WHAT IS REQUIRED
Could you set down the lines below, from the one containing "(341, 343) = (385, 406): none -> grey rocket" through the final line, exactly as written?

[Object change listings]
____________________

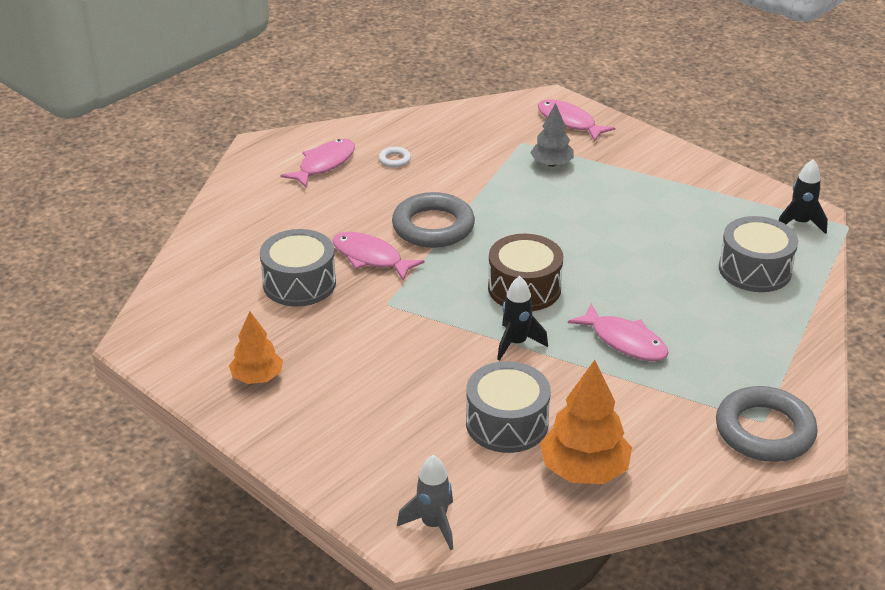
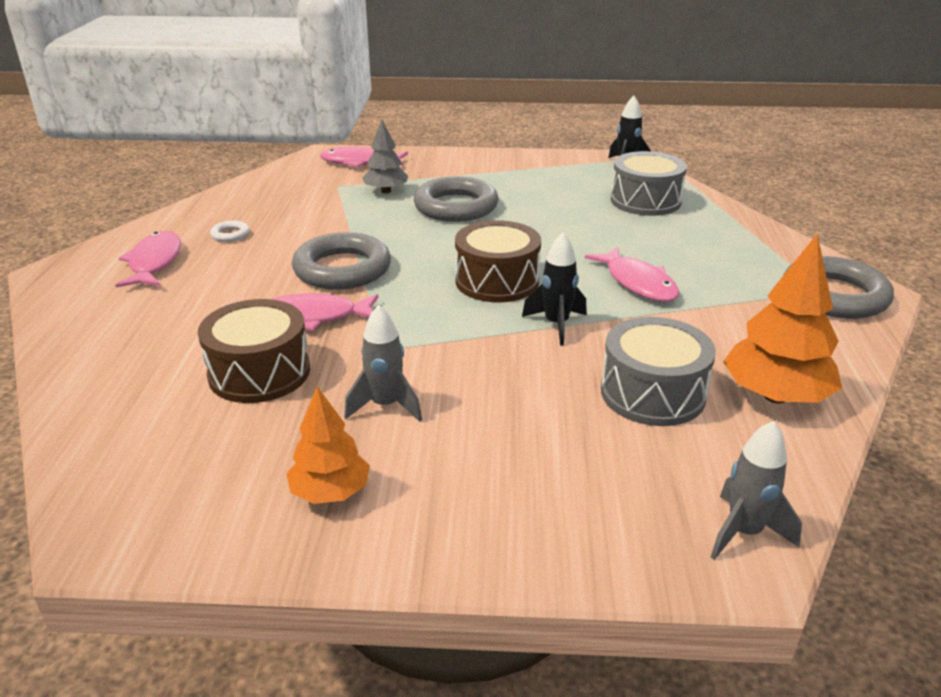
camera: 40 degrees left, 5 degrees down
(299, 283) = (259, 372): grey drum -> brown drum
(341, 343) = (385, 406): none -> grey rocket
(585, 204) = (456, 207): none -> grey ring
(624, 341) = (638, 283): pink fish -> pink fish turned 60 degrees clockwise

____________________

ANSWER TO THE EXERCISE
(341, 343) = (385, 406): none -> grey rocket
(585, 204) = (456, 207): none -> grey ring
(624, 341) = (638, 283): pink fish -> pink fish turned 60 degrees clockwise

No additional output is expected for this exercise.